Edit difference data:
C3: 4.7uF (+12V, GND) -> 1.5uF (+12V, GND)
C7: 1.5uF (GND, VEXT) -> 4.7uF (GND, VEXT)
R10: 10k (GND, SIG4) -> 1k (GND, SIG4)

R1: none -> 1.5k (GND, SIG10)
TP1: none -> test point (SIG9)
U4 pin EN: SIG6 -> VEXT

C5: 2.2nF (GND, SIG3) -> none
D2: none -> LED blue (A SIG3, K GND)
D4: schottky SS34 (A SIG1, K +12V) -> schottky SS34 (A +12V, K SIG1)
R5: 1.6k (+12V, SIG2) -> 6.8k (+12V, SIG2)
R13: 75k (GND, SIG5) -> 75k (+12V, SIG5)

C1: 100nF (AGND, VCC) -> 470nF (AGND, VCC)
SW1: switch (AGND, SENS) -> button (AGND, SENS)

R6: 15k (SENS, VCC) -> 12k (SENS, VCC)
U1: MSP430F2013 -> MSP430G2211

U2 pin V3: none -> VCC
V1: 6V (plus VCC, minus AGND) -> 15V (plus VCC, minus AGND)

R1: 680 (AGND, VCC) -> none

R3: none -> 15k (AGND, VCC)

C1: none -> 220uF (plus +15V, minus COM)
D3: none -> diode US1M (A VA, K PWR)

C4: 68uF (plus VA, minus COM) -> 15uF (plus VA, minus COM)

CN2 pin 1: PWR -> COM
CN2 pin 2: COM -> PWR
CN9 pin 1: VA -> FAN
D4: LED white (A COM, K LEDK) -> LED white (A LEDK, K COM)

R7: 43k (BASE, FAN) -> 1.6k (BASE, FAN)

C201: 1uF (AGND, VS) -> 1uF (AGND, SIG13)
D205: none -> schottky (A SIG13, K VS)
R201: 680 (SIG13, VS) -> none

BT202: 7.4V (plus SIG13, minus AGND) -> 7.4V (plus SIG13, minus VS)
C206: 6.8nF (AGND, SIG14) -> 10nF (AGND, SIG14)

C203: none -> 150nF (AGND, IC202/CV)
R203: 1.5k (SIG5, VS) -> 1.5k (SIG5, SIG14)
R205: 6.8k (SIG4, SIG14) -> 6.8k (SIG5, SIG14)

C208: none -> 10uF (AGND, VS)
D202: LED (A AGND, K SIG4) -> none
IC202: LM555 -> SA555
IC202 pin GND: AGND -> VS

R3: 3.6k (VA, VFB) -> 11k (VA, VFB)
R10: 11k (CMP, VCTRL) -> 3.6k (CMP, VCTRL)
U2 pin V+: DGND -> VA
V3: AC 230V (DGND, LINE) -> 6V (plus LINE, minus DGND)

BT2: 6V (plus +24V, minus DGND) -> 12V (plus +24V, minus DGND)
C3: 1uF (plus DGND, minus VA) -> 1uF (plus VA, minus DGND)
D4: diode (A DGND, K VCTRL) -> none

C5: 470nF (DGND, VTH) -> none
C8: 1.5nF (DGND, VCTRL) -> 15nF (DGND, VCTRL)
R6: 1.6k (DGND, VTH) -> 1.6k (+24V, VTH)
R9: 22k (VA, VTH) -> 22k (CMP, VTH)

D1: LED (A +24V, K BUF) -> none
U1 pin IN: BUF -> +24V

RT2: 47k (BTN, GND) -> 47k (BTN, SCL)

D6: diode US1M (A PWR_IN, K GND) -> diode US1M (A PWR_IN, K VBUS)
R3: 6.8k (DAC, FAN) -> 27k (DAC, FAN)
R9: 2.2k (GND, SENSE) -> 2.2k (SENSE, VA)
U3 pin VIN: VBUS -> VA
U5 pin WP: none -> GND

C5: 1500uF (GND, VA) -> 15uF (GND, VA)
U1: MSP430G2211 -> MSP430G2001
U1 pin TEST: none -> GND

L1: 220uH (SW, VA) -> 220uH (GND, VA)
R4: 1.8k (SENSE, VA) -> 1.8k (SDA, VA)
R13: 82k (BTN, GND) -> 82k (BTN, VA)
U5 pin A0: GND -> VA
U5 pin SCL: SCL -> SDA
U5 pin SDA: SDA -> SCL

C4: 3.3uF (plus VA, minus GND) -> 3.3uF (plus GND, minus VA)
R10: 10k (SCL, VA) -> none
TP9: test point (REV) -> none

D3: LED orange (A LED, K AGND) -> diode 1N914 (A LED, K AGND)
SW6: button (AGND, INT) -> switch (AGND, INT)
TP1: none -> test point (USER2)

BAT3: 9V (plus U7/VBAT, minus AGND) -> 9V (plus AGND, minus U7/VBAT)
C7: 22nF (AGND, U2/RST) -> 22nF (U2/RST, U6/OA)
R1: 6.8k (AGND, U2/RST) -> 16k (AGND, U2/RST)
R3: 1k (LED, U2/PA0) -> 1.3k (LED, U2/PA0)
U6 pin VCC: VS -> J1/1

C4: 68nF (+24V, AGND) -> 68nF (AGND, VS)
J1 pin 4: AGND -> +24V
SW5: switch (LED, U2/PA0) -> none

*Instructions for the task*.
Collect each line above holding the string "VEXT".

*Finished exercise*.
C7: 1.5uF (GND, VEXT) -> 4.7uF (GND, VEXT)
U4 pin EN: SIG6 -> VEXT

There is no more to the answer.